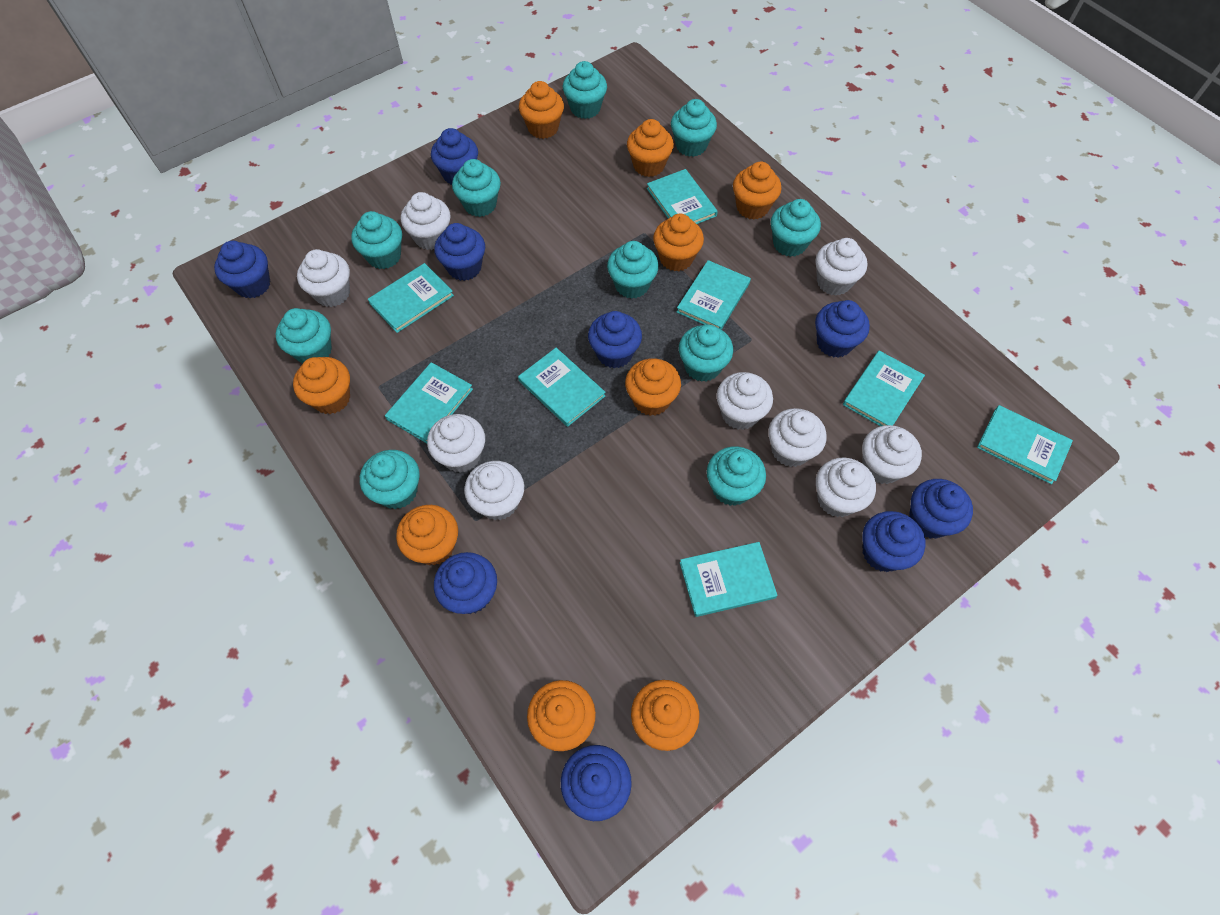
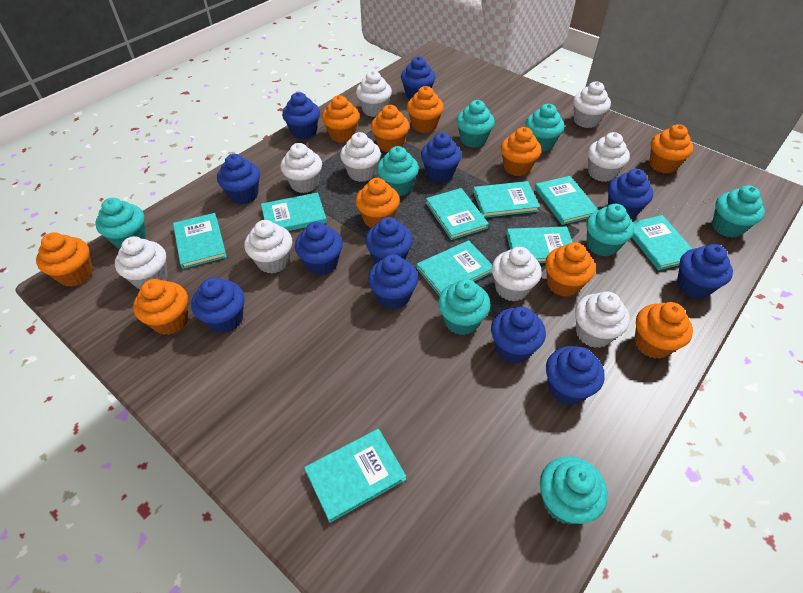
blue cupcake: 9 -> 12
orange cupcake: 9 -> 10
turquoise book: 8 -> 9
turquoise cupcake: 10 -> 8

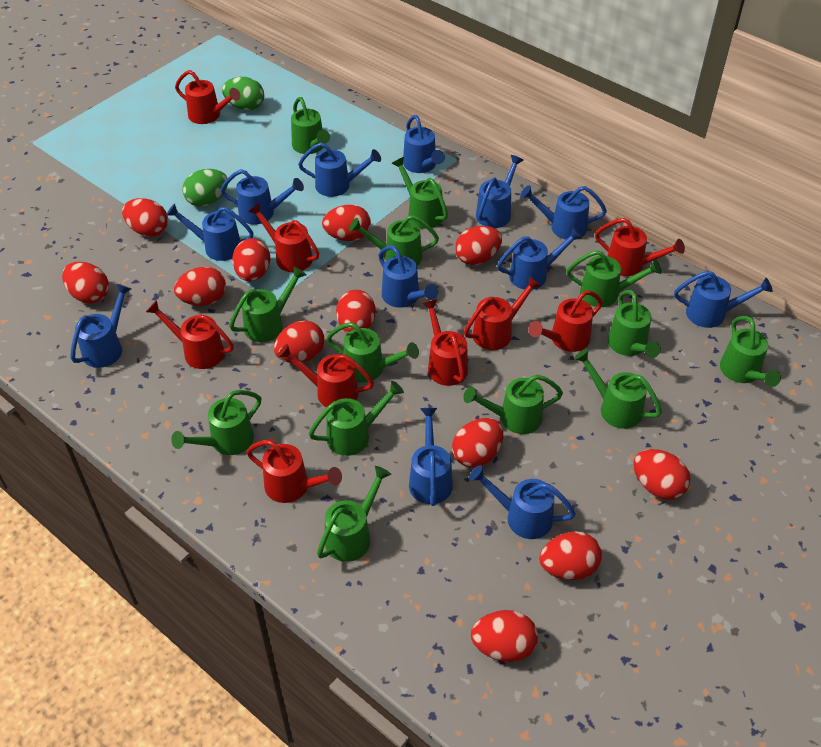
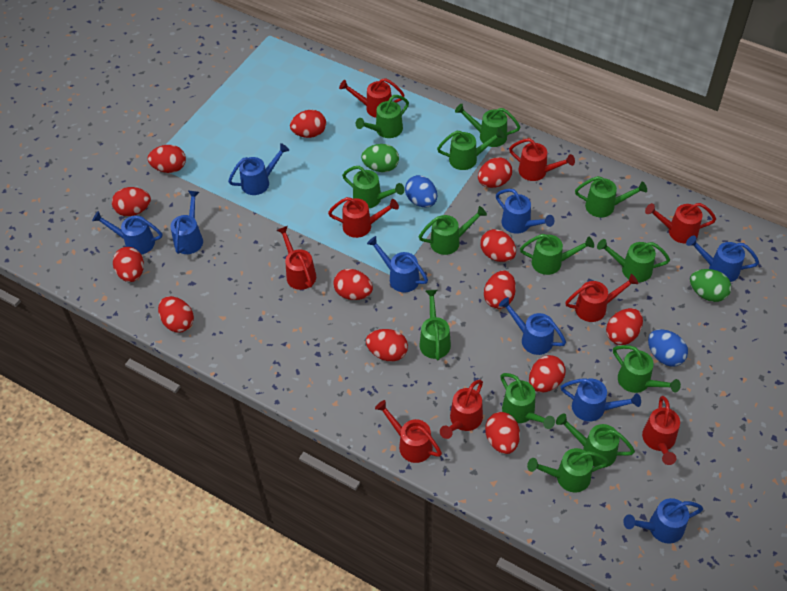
blue egg: 0 -> 2
blue watering can: 12 -> 9
red egg: 12 -> 13

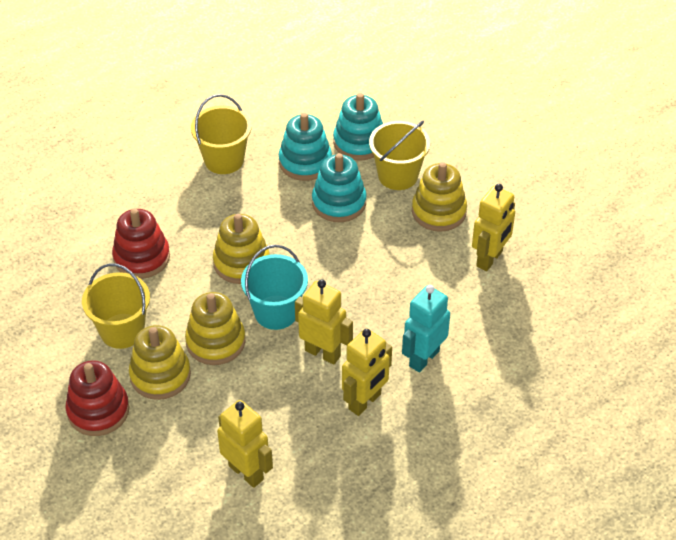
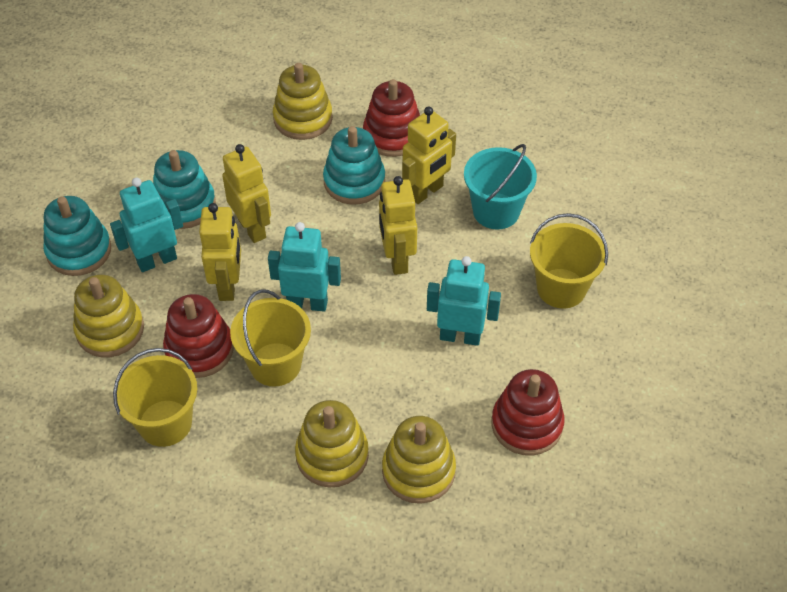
red stacking toy: 2 -> 3
turquoise robot: 1 -> 3

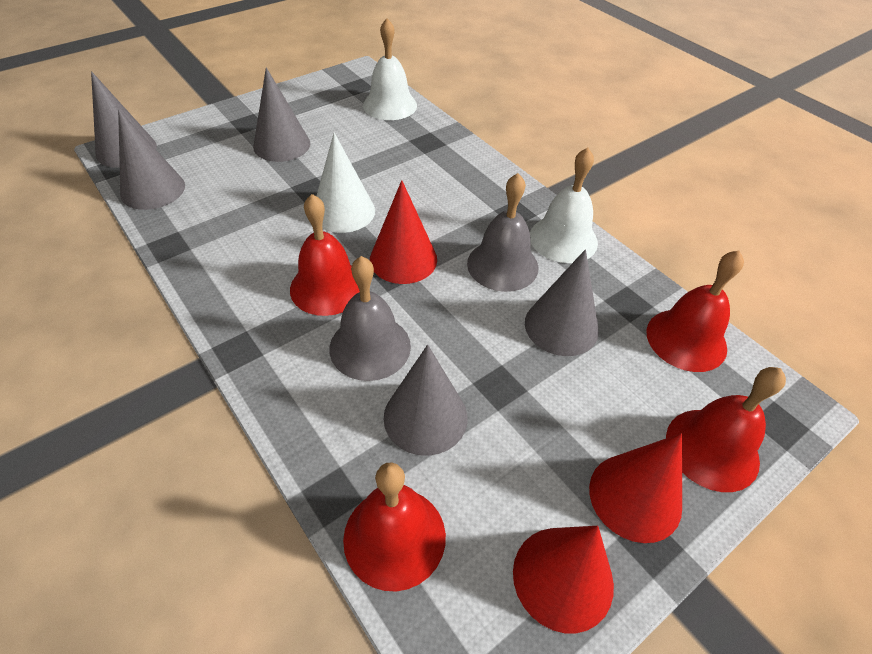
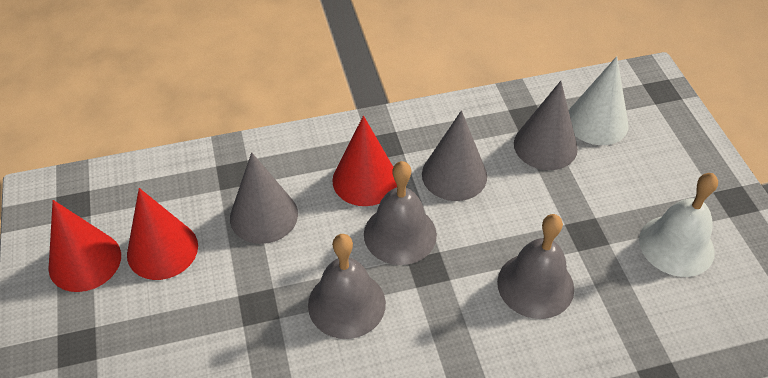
grey bell: 2 -> 3
grey cone: 5 -> 3
red bell: 4 -> 0
white bell: 2 -> 1

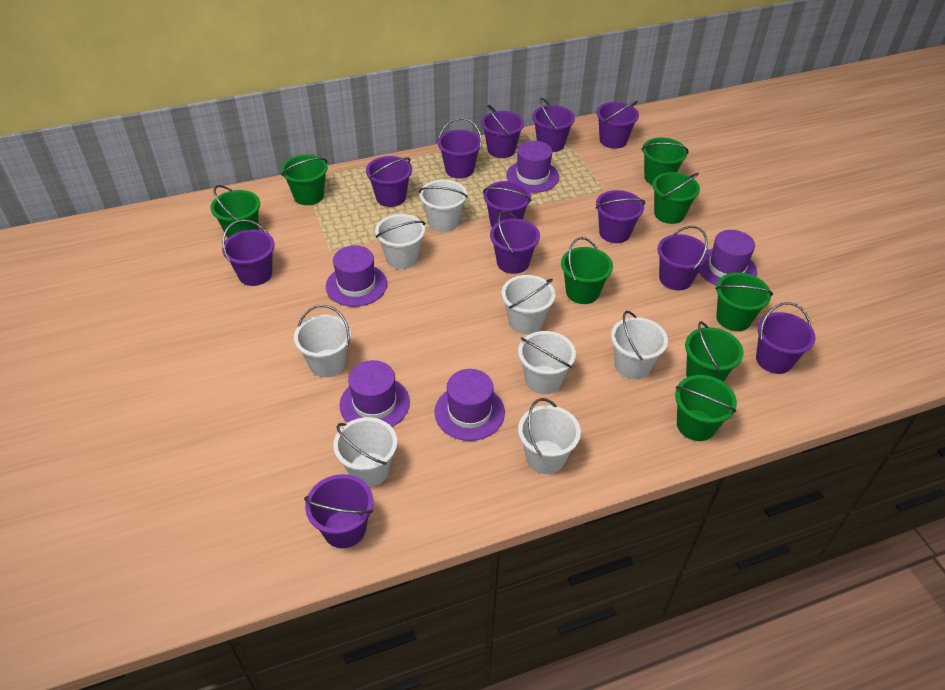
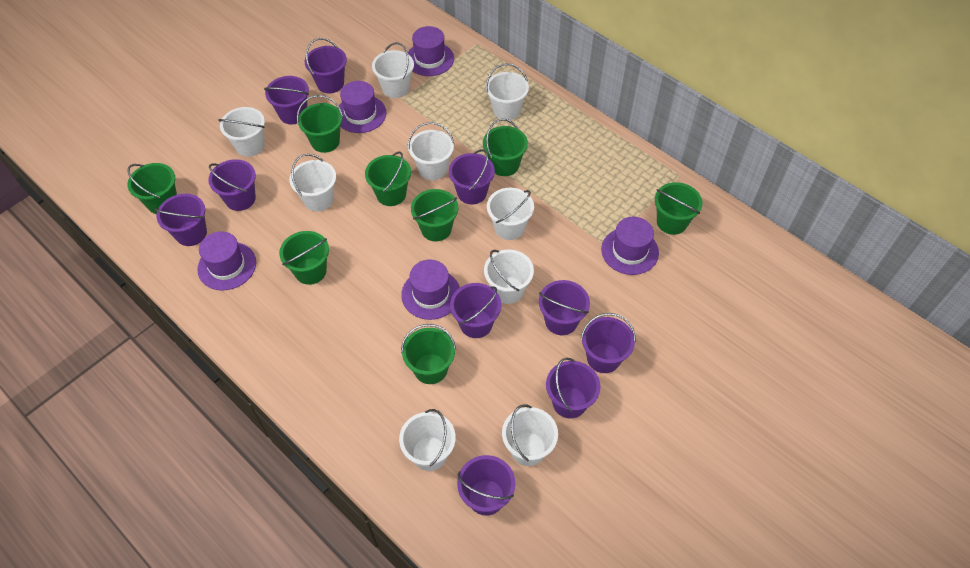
purple bucket: 12 -> 10
white bucket: 8 -> 9

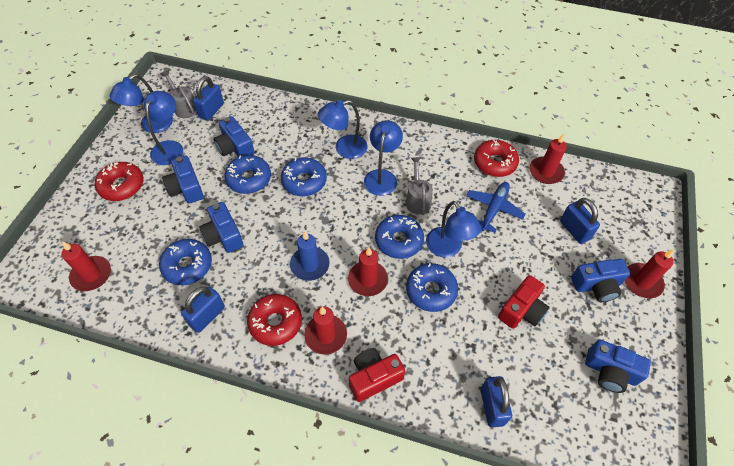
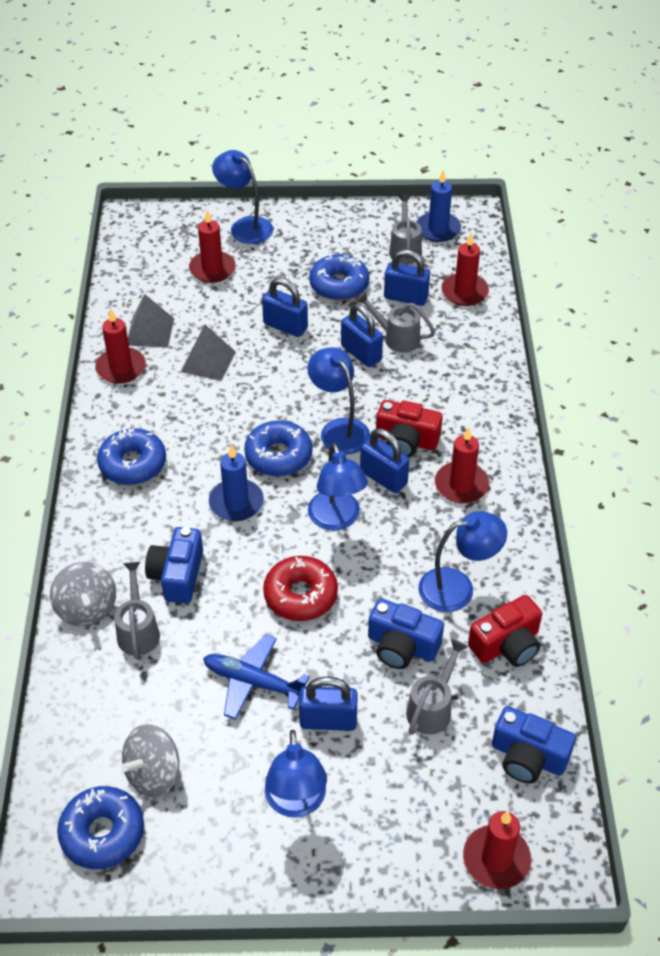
blue camera: 5 -> 3
blue candle: 1 -> 2
blue donut: 5 -> 4
blue padlock: 4 -> 5
grey pyramid: 0 -> 2
grey spinning top: 0 -> 2
grey watering can: 2 -> 4
red donut: 3 -> 1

— Exercise description —
Leave the pictures out and return the rest of the listing exactly.

— Expected answer —
blue cupcake: 9 -> 12
orange cupcake: 9 -> 10
turquoise book: 8 -> 9
turquoise cupcake: 10 -> 8

blue egg: 0 -> 2
blue watering can: 12 -> 9
red egg: 12 -> 13

red stacking toy: 2 -> 3
turquoise robot: 1 -> 3

grey bell: 2 -> 3
grey cone: 5 -> 3
red bell: 4 -> 0
white bell: 2 -> 1

purple bucket: 12 -> 10
white bucket: 8 -> 9

blue camera: 5 -> 3
blue candle: 1 -> 2
blue donut: 5 -> 4
blue padlock: 4 -> 5
grey pyramid: 0 -> 2
grey spinning top: 0 -> 2
grey watering can: 2 -> 4
red donut: 3 -> 1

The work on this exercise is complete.